* What to do: Only the lines that hold the word "carton" are wanted from this listing.

* Source data:
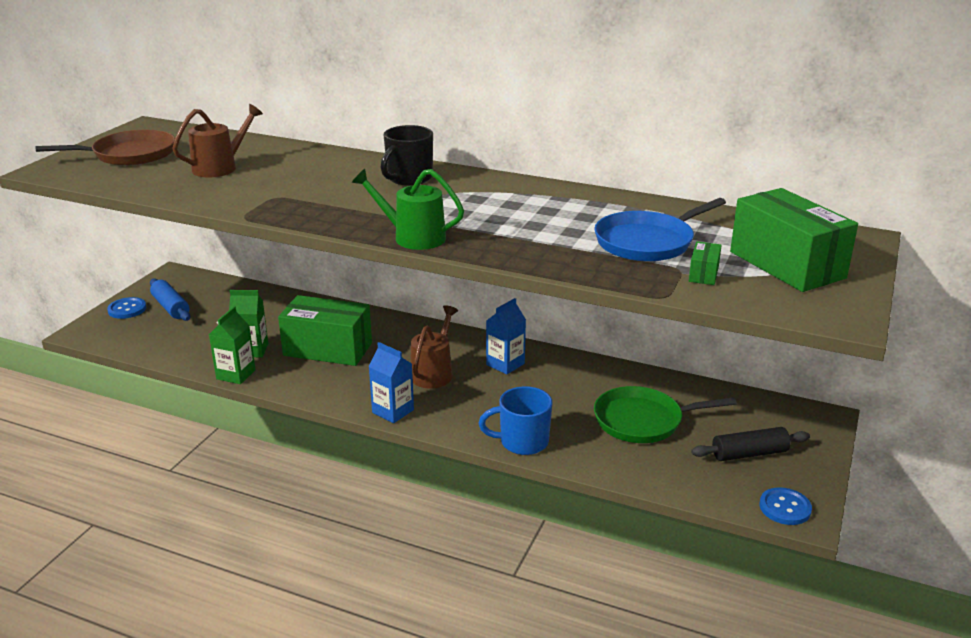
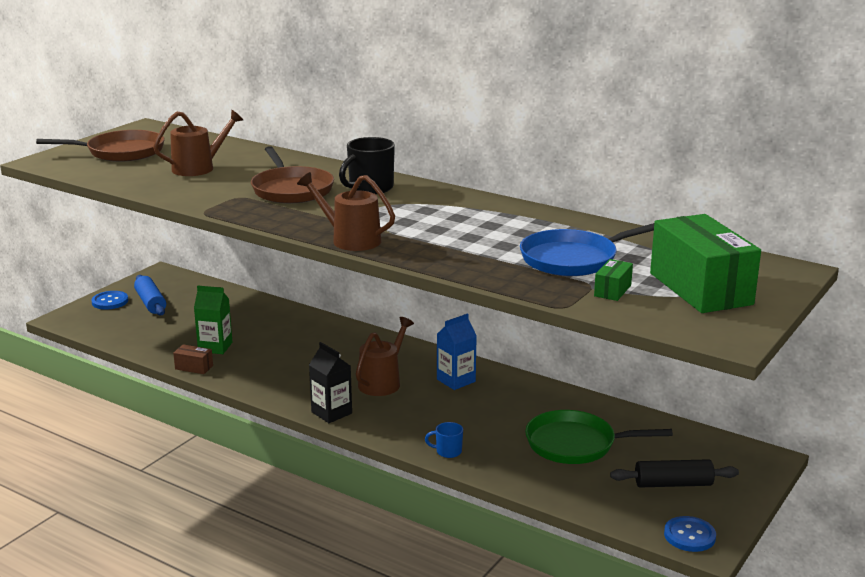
camera: 10 degrees right, 5 degrees down
(236, 374) = (194, 367): green carton -> brown box
(328, 185) = (291, 190): none -> brown pan
(328, 349) = (287, 352): green box -> none
(393, 411) = (331, 413): blue carton -> black carton
(413, 237) = (350, 240): green watering can -> brown watering can
(522, 442) = (448, 451): blue mug -> blue mug, size x0.53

* Expected answer:
(236, 374) = (194, 367): green carton -> brown box
(393, 411) = (331, 413): blue carton -> black carton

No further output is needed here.